* Task brief
Beginning with the line containing "exchanged | gray", transcribe every line exactly down to the last one in the records below, and drop the pictures.

Top of Supplied material

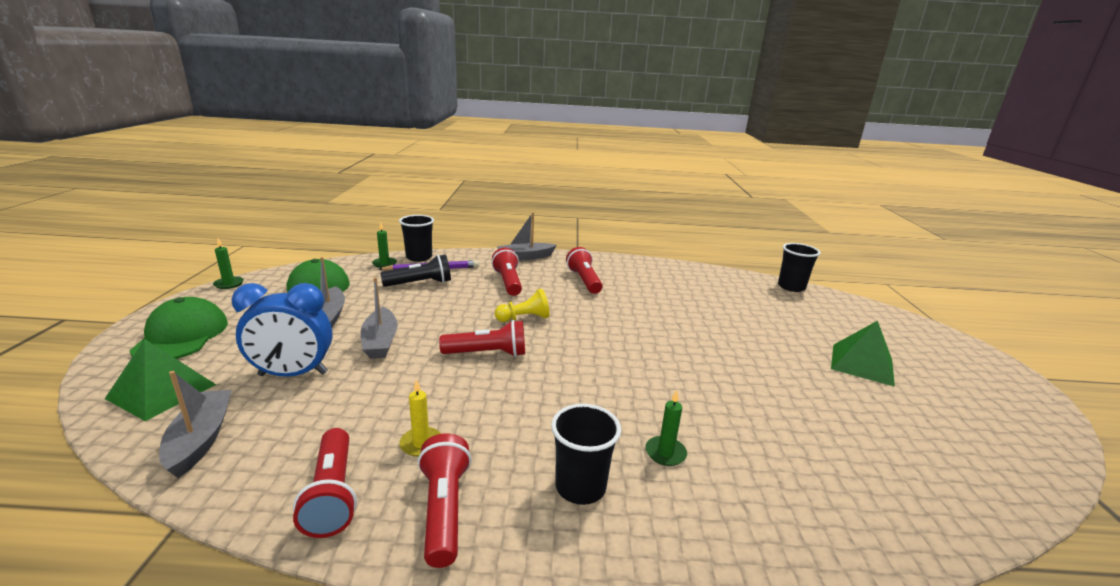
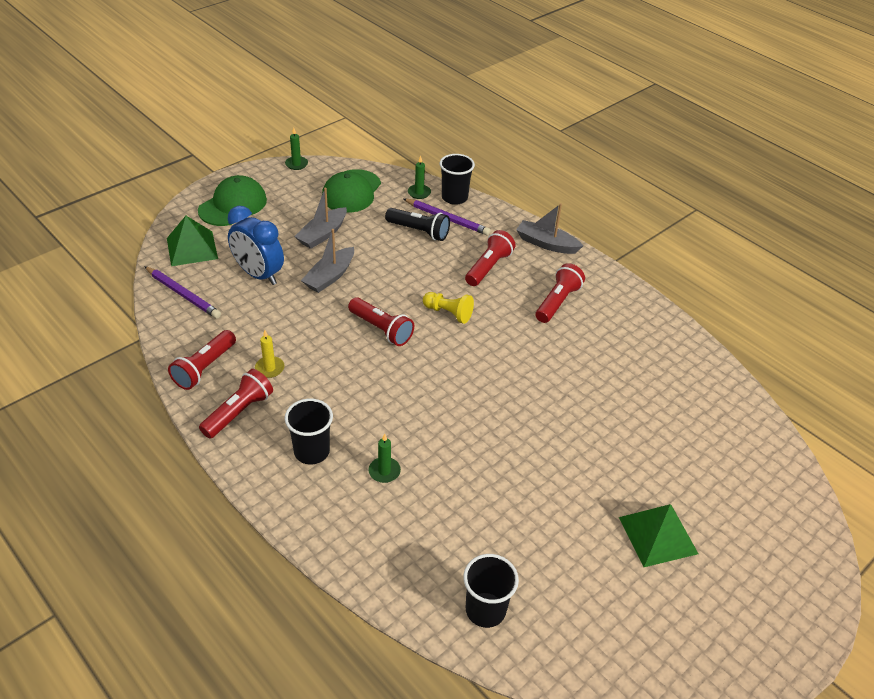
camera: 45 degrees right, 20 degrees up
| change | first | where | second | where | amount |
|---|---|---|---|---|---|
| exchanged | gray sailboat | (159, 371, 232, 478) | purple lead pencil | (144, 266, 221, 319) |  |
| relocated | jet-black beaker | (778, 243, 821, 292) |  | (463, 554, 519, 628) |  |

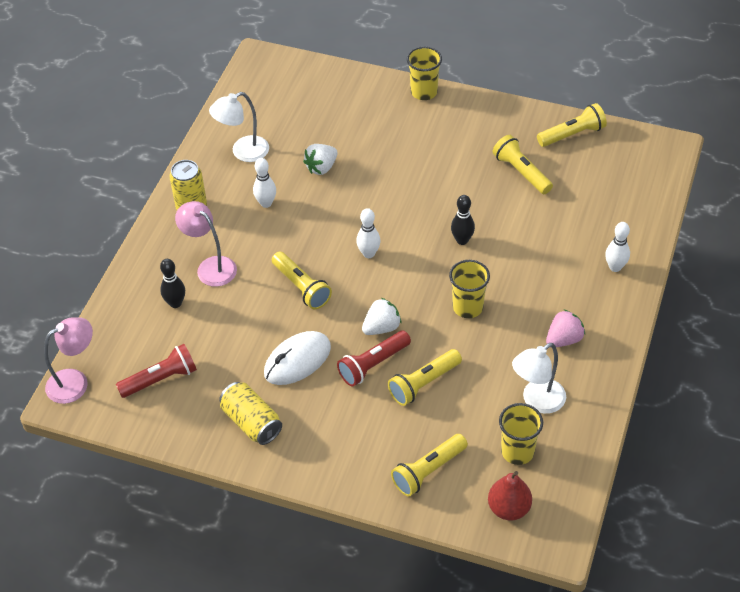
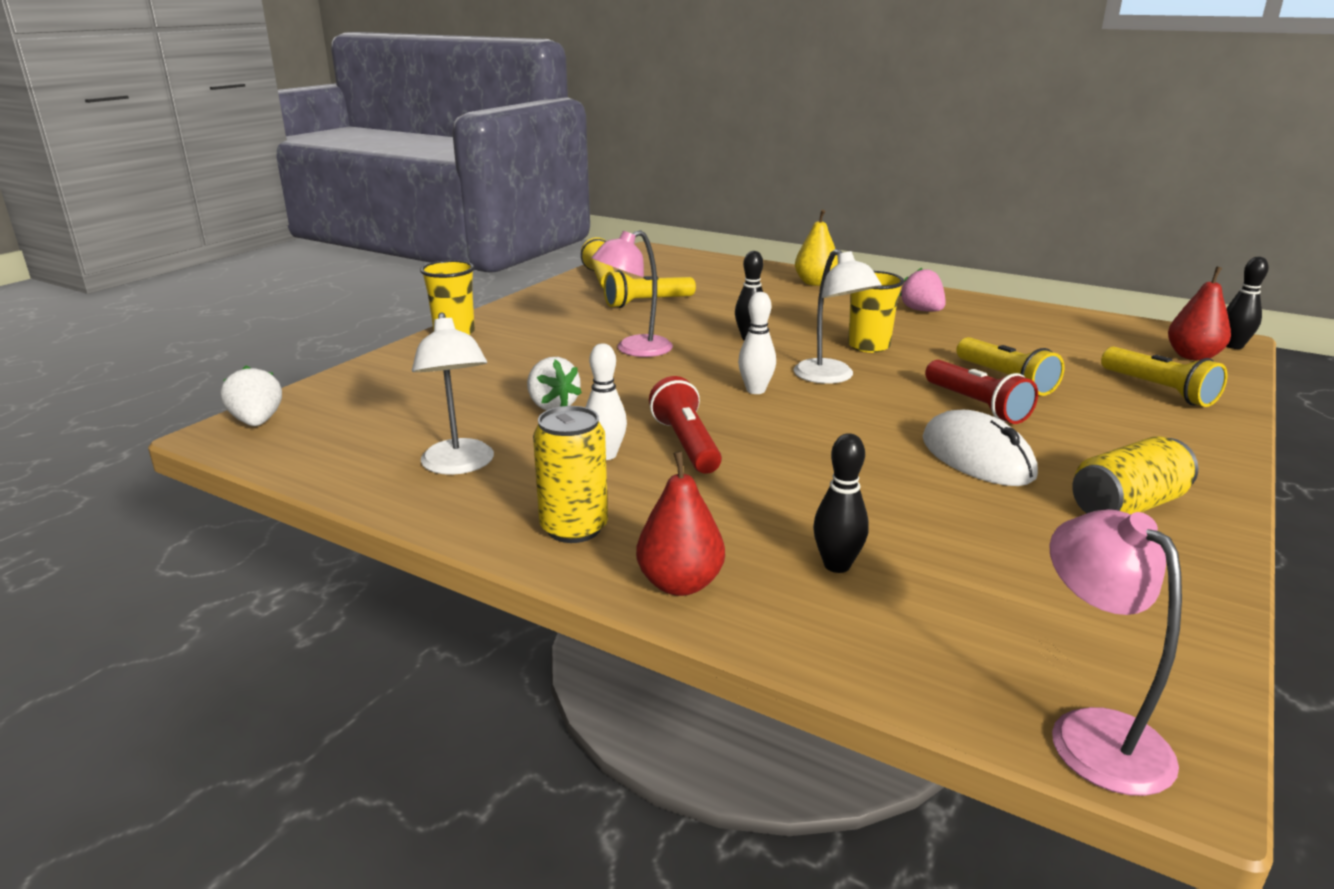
camera: 80 degrees left, 25 degrees down
| change | first | where | second | where | amount |
|---|---|---|---|---|---|
| relocated | red flashlight | (116, 344, 197, 398) |  | (649, 376, 722, 474) |  |
| relocated | pink reading lamp | (175, 201, 237, 287) |  | (592, 230, 673, 357) |  |
| missing | golden flashlight | (272, 252, 332, 309) |  |  |  |
| relocated | white berry | (362, 298, 401, 335) |  | (221, 365, 282, 426) |  |
| missing | golden beaker | (499, 403, 543, 465) |  |  |  |
| relocated | white reading lamp | (512, 343, 566, 414) |  | (794, 249, 882, 384) |  |
| exchanged | white bowling pin | (605, 222, 630, 272) | golden toy pear | (795, 210, 838, 286) |  |
| appeared |  |  | red toy pear | (636, 451, 725, 596) |  |
| appeared |  |  | jet-black bowling pin | (1226, 257, 1269, 349) |  |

Bottom of Supplied material

* Task result
| exchanged | gray sailboat | (159, 371, 232, 478) | purple lead pencil | (144, 266, 221, 319) |  |
| relocated | jet-black beaker | (778, 243, 821, 292) |  | (463, 554, 519, 628) |  |

camera: 80 degrees left, 25 degrees down
| change | first | where | second | where | amount |
|---|---|---|---|---|---|
| relocated | red flashlight | (116, 344, 197, 398) |  | (649, 376, 722, 474) |  |
| relocated | pink reading lamp | (175, 201, 237, 287) |  | (592, 230, 673, 357) |  |
| missing | golden flashlight | (272, 252, 332, 309) |  |  |  |
| relocated | white berry | (362, 298, 401, 335) |  | (221, 365, 282, 426) |  |
| missing | golden beaker | (499, 403, 543, 465) |  |  |  |
| relocated | white reading lamp | (512, 343, 566, 414) |  | (794, 249, 882, 384) |  |
| exchanged | white bowling pin | (605, 222, 630, 272) | golden toy pear | (795, 210, 838, 286) |  |
| appeared |  |  | red toy pear | (636, 451, 725, 596) |  |
| appeared |  |  | jet-black bowling pin | (1226, 257, 1269, 349) |  |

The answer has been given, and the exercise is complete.